Task goal
Write out exactly the lines of the entries below, from the first through the line containing "pink brick G4 level 2 -> none", and nothing beyond them.

Input
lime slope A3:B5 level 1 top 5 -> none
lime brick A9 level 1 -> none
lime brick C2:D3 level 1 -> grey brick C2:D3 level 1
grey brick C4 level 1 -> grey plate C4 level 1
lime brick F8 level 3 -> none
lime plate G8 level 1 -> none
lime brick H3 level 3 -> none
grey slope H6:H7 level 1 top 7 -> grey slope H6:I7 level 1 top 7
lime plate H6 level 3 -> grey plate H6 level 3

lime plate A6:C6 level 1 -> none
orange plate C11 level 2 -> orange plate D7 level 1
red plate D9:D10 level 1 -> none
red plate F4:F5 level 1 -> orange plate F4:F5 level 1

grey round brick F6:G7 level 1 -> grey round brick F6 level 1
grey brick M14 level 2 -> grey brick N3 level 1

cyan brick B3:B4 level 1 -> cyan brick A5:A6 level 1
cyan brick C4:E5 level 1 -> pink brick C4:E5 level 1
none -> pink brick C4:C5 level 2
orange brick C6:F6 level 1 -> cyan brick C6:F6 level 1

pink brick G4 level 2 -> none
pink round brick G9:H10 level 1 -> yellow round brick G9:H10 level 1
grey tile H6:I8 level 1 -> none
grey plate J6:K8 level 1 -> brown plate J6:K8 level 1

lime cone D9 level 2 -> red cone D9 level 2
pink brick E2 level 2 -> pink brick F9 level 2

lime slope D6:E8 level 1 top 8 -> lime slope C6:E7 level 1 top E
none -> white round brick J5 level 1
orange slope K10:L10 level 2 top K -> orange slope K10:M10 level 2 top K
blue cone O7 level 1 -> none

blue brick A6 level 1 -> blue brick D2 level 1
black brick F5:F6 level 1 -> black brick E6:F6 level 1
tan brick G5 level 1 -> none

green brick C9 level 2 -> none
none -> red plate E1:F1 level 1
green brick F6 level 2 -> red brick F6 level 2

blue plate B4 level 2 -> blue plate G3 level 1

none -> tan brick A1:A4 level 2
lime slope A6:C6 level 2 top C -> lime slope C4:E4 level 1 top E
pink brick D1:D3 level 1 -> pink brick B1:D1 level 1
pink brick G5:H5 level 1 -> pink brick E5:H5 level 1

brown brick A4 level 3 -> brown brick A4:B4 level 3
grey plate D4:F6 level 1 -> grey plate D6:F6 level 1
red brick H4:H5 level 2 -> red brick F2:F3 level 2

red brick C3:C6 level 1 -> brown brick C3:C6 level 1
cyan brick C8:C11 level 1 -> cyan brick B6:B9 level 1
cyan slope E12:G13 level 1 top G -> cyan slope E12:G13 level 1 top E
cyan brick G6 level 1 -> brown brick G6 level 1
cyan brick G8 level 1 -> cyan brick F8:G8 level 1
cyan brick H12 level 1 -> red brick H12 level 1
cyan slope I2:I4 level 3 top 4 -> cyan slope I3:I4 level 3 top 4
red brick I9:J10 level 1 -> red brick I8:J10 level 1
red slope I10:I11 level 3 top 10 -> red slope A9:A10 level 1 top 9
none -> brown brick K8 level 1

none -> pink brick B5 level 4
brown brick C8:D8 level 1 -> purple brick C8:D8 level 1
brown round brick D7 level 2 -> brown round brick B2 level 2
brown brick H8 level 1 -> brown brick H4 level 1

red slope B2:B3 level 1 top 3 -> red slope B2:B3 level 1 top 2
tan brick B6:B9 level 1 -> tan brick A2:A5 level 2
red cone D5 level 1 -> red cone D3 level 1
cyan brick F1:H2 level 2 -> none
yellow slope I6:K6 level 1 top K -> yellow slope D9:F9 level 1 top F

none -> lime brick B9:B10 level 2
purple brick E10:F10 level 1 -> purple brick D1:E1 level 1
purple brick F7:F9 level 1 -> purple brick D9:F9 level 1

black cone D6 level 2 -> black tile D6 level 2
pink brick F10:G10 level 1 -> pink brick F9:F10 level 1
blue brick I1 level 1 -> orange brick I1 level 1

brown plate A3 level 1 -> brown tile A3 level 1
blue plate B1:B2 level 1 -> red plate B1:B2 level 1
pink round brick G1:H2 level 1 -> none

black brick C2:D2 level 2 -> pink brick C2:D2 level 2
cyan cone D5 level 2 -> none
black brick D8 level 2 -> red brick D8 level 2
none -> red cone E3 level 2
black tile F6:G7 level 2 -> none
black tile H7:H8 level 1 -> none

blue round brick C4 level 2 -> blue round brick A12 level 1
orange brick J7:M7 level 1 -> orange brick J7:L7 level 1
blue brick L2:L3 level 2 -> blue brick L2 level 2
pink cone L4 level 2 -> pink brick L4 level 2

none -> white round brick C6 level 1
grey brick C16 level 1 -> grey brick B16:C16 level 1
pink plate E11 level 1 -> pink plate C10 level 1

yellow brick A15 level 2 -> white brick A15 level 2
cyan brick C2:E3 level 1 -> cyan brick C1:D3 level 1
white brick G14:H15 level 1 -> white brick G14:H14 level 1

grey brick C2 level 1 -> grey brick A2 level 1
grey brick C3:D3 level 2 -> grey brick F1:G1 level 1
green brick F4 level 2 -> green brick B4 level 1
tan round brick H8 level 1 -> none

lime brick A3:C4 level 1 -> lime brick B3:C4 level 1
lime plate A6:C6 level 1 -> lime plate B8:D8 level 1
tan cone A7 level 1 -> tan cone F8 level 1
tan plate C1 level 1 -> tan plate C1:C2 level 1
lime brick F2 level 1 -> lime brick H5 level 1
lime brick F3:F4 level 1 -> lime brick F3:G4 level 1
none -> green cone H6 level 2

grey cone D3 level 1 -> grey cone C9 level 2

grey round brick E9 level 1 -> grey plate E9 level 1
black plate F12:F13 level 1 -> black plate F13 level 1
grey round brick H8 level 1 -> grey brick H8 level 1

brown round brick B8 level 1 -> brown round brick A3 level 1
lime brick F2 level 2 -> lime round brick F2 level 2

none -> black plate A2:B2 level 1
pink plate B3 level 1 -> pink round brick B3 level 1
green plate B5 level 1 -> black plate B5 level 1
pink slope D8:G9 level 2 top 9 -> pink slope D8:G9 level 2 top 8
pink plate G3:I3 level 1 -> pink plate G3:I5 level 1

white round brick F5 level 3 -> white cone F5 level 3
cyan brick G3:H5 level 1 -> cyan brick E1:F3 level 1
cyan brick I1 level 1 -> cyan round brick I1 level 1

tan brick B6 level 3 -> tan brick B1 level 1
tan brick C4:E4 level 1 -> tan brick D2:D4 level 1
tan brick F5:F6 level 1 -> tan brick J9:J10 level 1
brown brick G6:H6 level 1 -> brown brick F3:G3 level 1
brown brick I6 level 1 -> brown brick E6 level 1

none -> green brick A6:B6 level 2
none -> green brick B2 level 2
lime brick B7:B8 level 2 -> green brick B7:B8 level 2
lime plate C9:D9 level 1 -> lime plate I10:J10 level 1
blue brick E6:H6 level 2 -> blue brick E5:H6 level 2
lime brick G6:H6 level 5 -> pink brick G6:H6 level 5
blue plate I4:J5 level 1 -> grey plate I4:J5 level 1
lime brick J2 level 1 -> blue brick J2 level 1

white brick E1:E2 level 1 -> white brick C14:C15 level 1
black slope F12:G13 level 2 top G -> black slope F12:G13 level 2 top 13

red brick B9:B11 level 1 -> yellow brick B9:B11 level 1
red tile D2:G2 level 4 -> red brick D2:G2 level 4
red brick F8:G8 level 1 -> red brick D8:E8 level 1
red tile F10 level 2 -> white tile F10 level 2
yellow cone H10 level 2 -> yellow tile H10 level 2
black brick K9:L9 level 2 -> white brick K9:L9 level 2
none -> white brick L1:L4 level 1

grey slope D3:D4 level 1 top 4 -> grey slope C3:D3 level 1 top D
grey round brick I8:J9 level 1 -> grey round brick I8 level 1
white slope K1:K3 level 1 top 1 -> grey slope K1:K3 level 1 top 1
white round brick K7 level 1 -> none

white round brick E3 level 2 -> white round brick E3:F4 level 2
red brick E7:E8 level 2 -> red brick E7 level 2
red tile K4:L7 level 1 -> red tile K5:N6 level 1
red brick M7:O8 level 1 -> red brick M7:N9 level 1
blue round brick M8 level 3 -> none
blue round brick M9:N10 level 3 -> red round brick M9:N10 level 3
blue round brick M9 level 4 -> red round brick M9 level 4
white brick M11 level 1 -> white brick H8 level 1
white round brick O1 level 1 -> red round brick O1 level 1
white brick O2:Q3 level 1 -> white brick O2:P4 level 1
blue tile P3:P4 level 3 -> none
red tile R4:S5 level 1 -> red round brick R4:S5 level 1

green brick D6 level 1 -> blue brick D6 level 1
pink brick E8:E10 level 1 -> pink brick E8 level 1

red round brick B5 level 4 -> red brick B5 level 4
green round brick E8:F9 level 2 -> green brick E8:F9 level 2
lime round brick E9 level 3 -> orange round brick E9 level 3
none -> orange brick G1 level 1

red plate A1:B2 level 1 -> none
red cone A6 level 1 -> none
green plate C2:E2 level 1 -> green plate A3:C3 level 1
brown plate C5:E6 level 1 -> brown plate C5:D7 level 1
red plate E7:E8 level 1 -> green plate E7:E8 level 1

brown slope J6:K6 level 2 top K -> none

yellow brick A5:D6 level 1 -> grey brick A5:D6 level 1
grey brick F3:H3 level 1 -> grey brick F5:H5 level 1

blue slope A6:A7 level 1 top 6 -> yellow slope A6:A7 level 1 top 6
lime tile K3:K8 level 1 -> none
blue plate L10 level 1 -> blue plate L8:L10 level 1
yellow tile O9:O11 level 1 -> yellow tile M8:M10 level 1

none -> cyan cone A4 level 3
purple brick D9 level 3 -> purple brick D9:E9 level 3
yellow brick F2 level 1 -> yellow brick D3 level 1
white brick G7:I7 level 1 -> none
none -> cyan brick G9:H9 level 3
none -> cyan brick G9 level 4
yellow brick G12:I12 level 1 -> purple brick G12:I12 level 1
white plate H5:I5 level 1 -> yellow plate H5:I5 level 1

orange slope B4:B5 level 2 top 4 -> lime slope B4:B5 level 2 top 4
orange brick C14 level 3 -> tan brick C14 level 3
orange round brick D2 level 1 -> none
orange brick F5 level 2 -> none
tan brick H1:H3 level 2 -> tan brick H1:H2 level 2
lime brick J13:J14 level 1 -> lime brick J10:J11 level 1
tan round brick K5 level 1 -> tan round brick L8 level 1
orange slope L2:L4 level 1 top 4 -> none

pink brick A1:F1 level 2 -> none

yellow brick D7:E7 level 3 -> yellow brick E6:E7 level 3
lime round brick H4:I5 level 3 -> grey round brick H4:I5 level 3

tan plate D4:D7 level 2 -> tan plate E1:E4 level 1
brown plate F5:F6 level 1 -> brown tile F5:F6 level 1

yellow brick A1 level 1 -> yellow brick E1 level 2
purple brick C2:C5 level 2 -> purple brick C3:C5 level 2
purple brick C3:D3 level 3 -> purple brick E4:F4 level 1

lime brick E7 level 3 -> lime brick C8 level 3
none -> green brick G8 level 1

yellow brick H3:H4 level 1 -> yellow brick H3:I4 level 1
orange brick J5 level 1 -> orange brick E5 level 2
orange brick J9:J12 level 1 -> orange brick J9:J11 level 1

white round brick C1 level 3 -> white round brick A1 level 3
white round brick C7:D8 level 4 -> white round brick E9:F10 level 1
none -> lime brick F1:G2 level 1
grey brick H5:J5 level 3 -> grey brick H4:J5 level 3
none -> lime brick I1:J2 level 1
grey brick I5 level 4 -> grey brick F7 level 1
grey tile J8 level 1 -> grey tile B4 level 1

Reply to the task
lime slope A3:B5 level 1 top 5 -> none
lime brick A9 level 1 -> none
lime brick C2:D3 level 1 -> grey brick C2:D3 level 1
grey brick C4 level 1 -> grey plate C4 level 1
lime brick F8 level 3 -> none
lime plate G8 level 1 -> none
lime brick H3 level 3 -> none
grey slope H6:H7 level 1 top 7 -> grey slope H6:I7 level 1 top 7
lime plate H6 level 3 -> grey plate H6 level 3

lime plate A6:C6 level 1 -> none
orange plate C11 level 2 -> orange plate D7 level 1
red plate D9:D10 level 1 -> none
red plate F4:F5 level 1 -> orange plate F4:F5 level 1

grey round brick F6:G7 level 1 -> grey round brick F6 level 1
grey brick M14 level 2 -> grey brick N3 level 1

cyan brick B3:B4 level 1 -> cyan brick A5:A6 level 1
cyan brick C4:E5 level 1 -> pink brick C4:E5 level 1
none -> pink brick C4:C5 level 2
orange brick C6:F6 level 1 -> cyan brick C6:F6 level 1

pink brick G4 level 2 -> none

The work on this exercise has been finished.